§ **Task item**: Hunt through the lines below for the string "added" and copy each one that has it.

Records from a dataset
—————

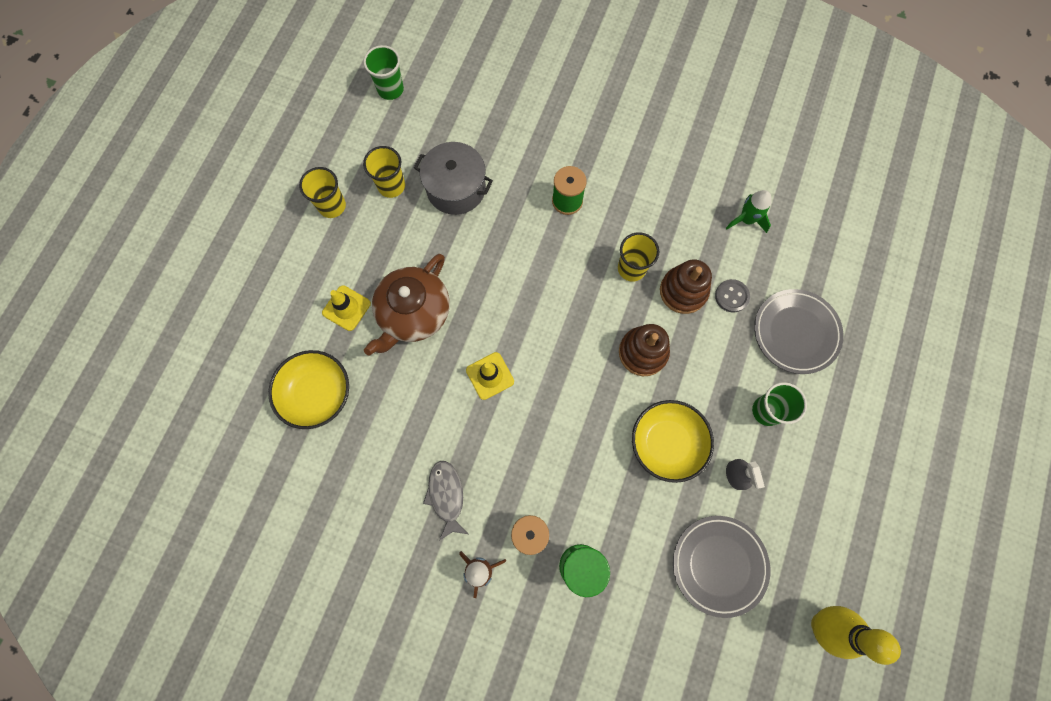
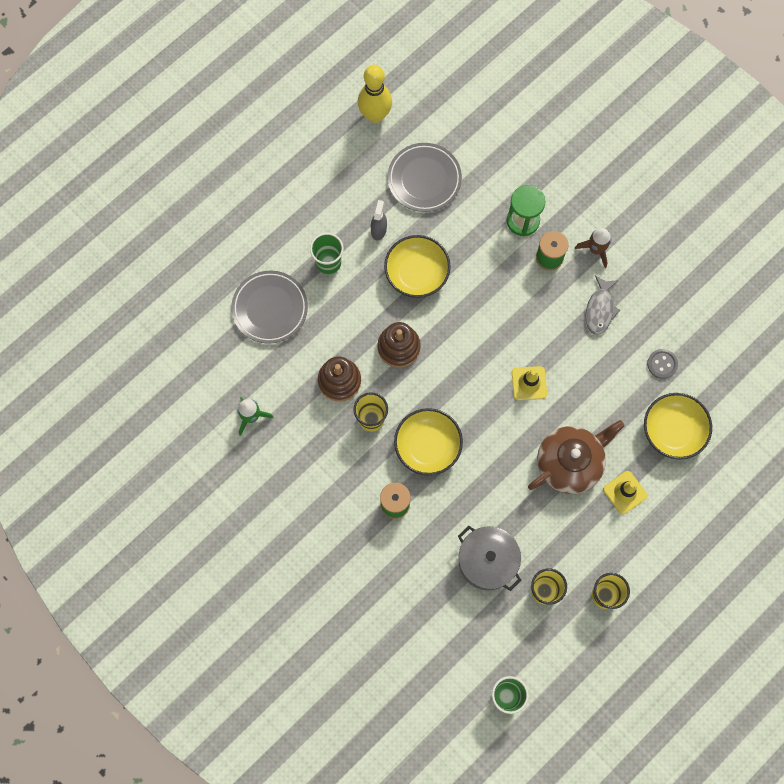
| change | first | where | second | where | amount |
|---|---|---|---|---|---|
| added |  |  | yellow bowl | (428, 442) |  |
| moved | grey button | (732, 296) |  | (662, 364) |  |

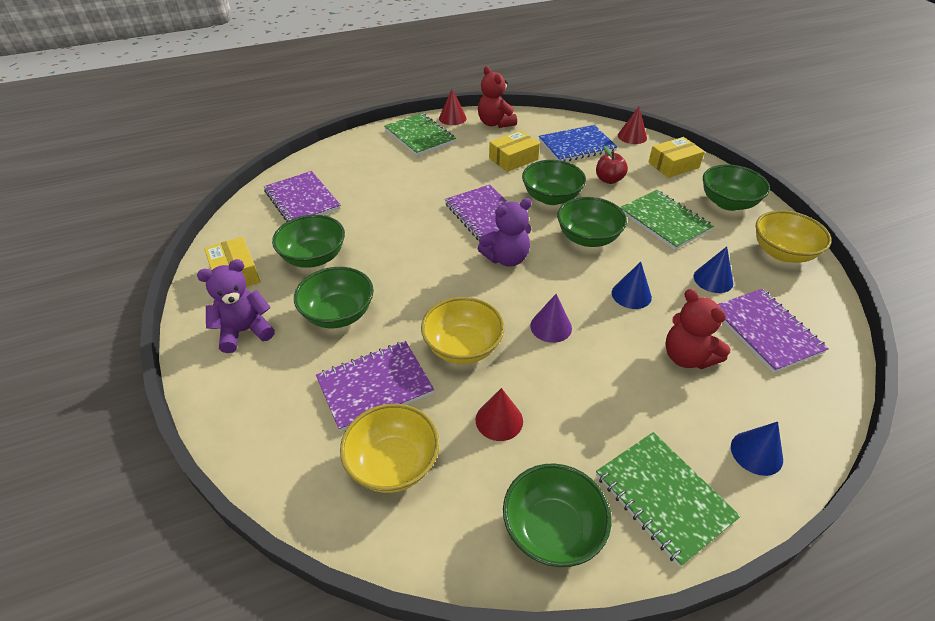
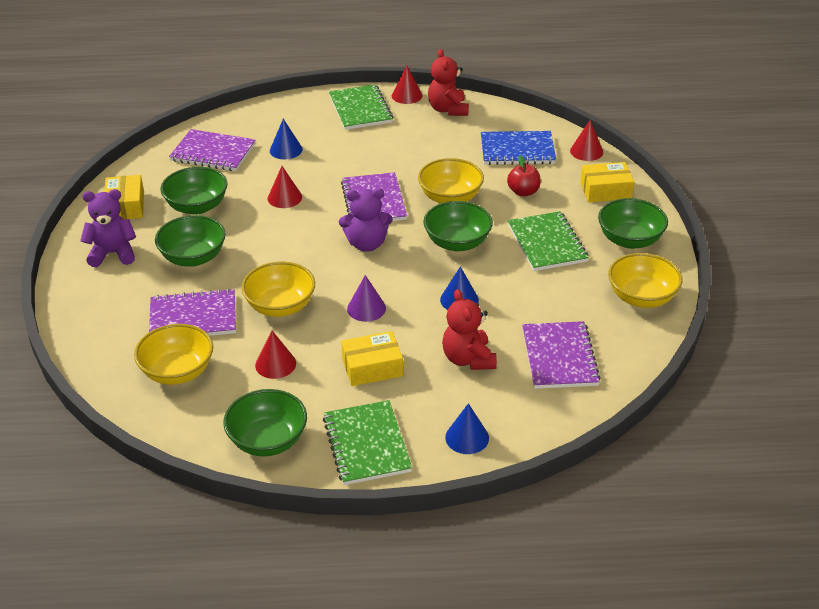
| change | first | where | second | where | amount |
|---|---|---|---|---|---|
| turned | purple notebook | (302, 196) |  | (212, 150) | 60 degrees counterclockwise |
| added |  |  | red cone | (285, 187) |  |
| moved | blue cone | (713, 270) |  | (286, 139) |  |
| moved | yellow box | (514, 151) |  | (372, 358) |  |
| recoloured | green bowl | (554, 182) | yellow bowl | (451, 181) |  |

—————

§ **Task output**:
| added |  |  | yellow bowl | (428, 442) |  |
| added |  |  | red cone | (285, 187) |  |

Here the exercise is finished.